§ **Task goal**
Reproduce every line of text in the records verbatim, omitting the pictures.

§ **Records for this task**
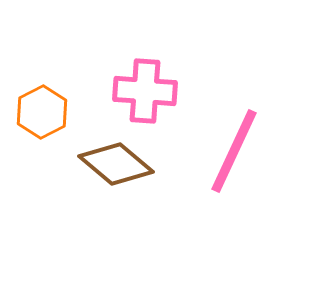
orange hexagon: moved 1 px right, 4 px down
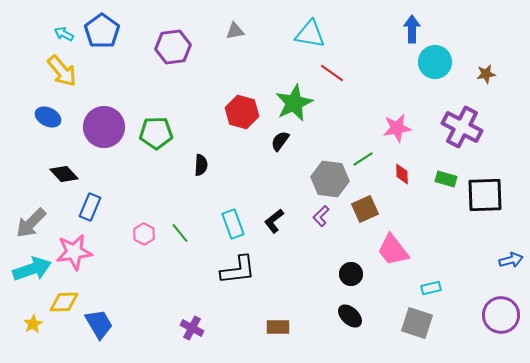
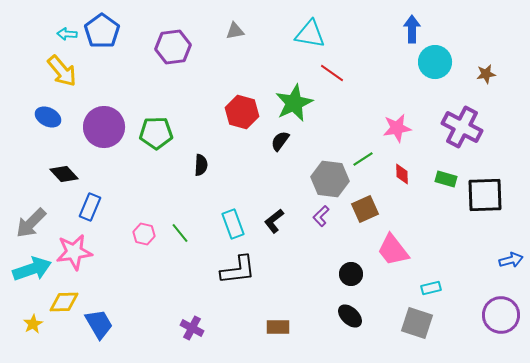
cyan arrow at (64, 34): moved 3 px right; rotated 24 degrees counterclockwise
pink hexagon at (144, 234): rotated 15 degrees counterclockwise
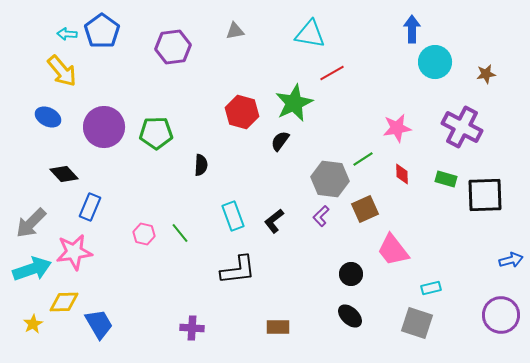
red line at (332, 73): rotated 65 degrees counterclockwise
cyan rectangle at (233, 224): moved 8 px up
purple cross at (192, 328): rotated 25 degrees counterclockwise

§ **Finished task**
orange hexagon: moved 1 px right, 4 px down
cyan arrow at (64, 34): moved 3 px right; rotated 24 degrees counterclockwise
pink hexagon at (144, 234): rotated 15 degrees counterclockwise
red line at (332, 73): rotated 65 degrees counterclockwise
cyan rectangle at (233, 224): moved 8 px up
purple cross at (192, 328): rotated 25 degrees counterclockwise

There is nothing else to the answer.